▸ Your objective: Set down the final stretch of the data, from the line that holds "building: none -> [40,232,122,325]" through the last line, both included, with pictures left out.

>>>>>

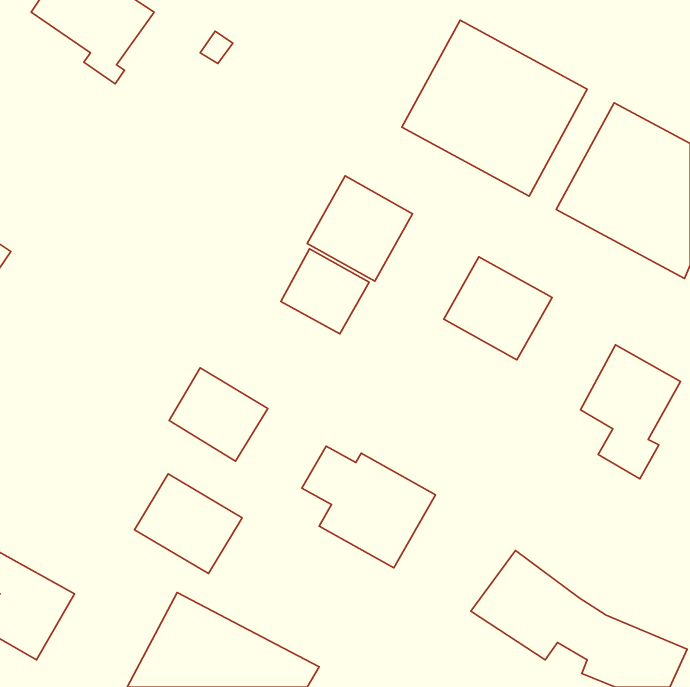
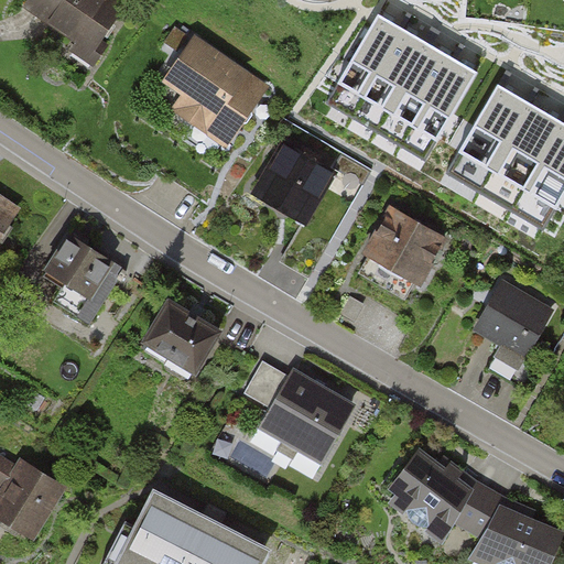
building: none -> [161,35,269,148]
building: [281,249,369,334] -> none
building: none -> [40,232,122,325]
building: [135,474,242,574] -> none

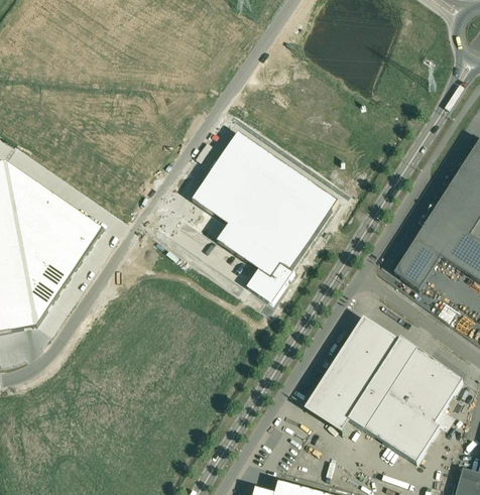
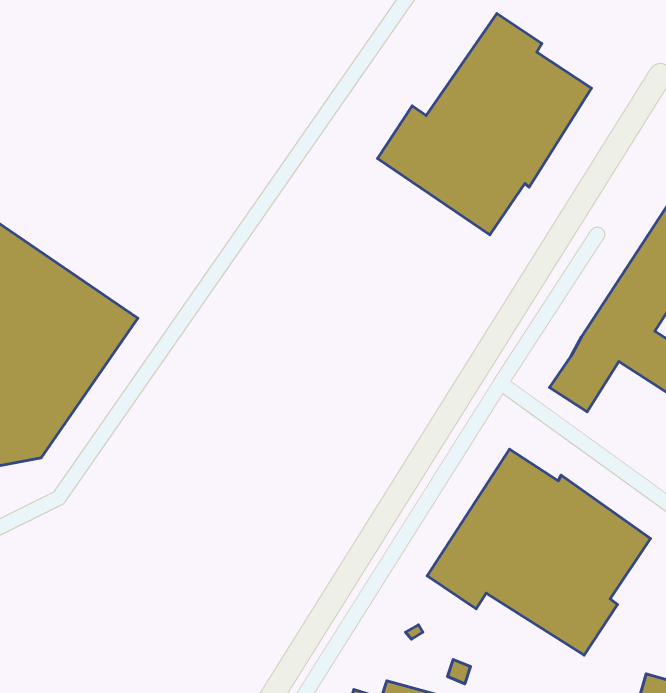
building: none -> [377,14,592,235]
building: [192,131,338,302] -> none

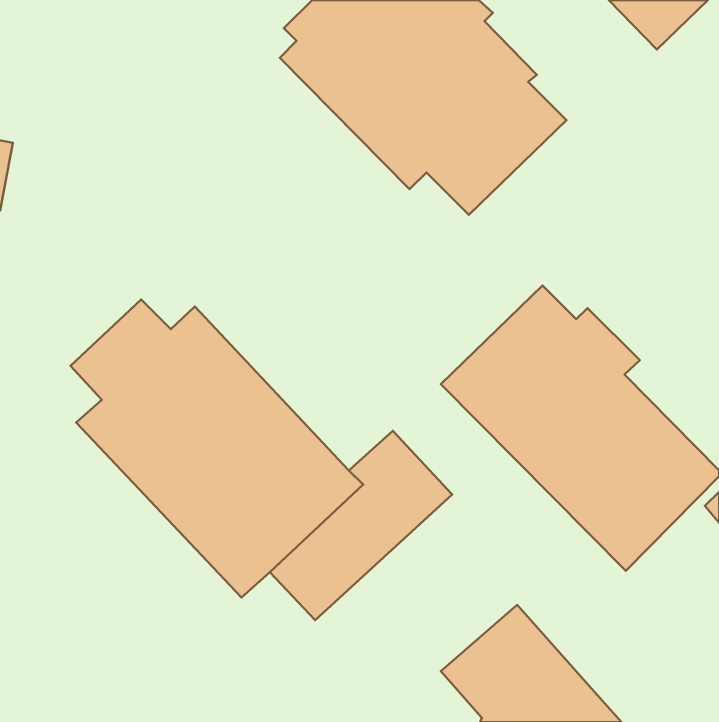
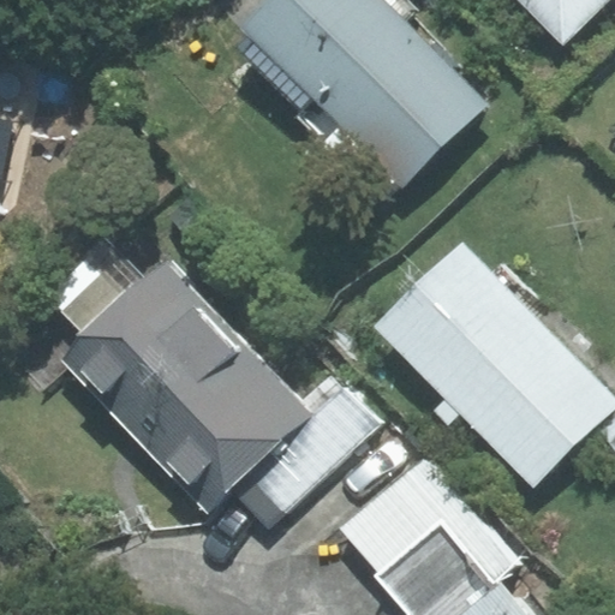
building: none -> [340,452,520,578]

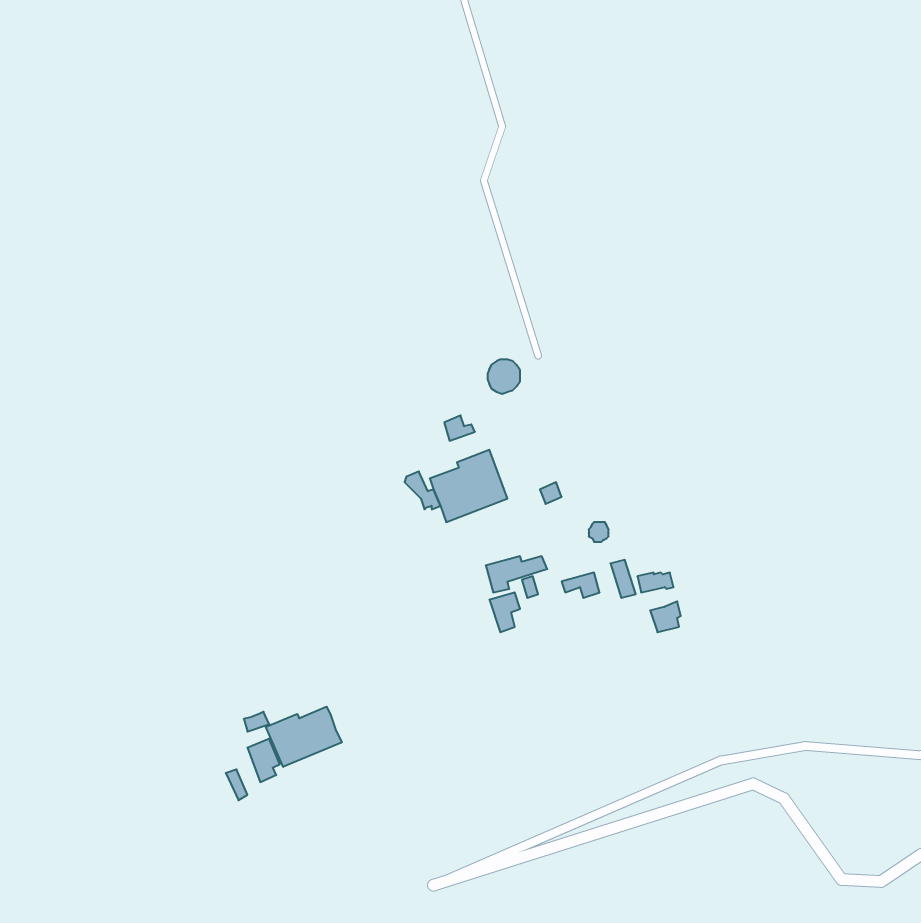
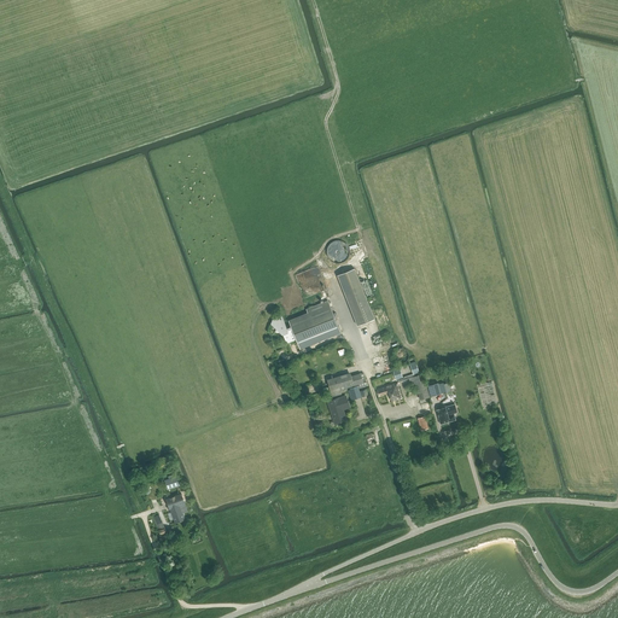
building: none -> [336,268,373,326]
building: [266,707,342,767] -> none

<<<<<

▸ Answer space:
building: none -> [40,232,122,325]
building: [135,474,242,574] -> none

building: none -> [377,14,592,235]
building: [192,131,338,302] -> none

building: none -> [340,452,520,578]

building: none -> [336,268,373,326]
building: [266,707,342,767] -> none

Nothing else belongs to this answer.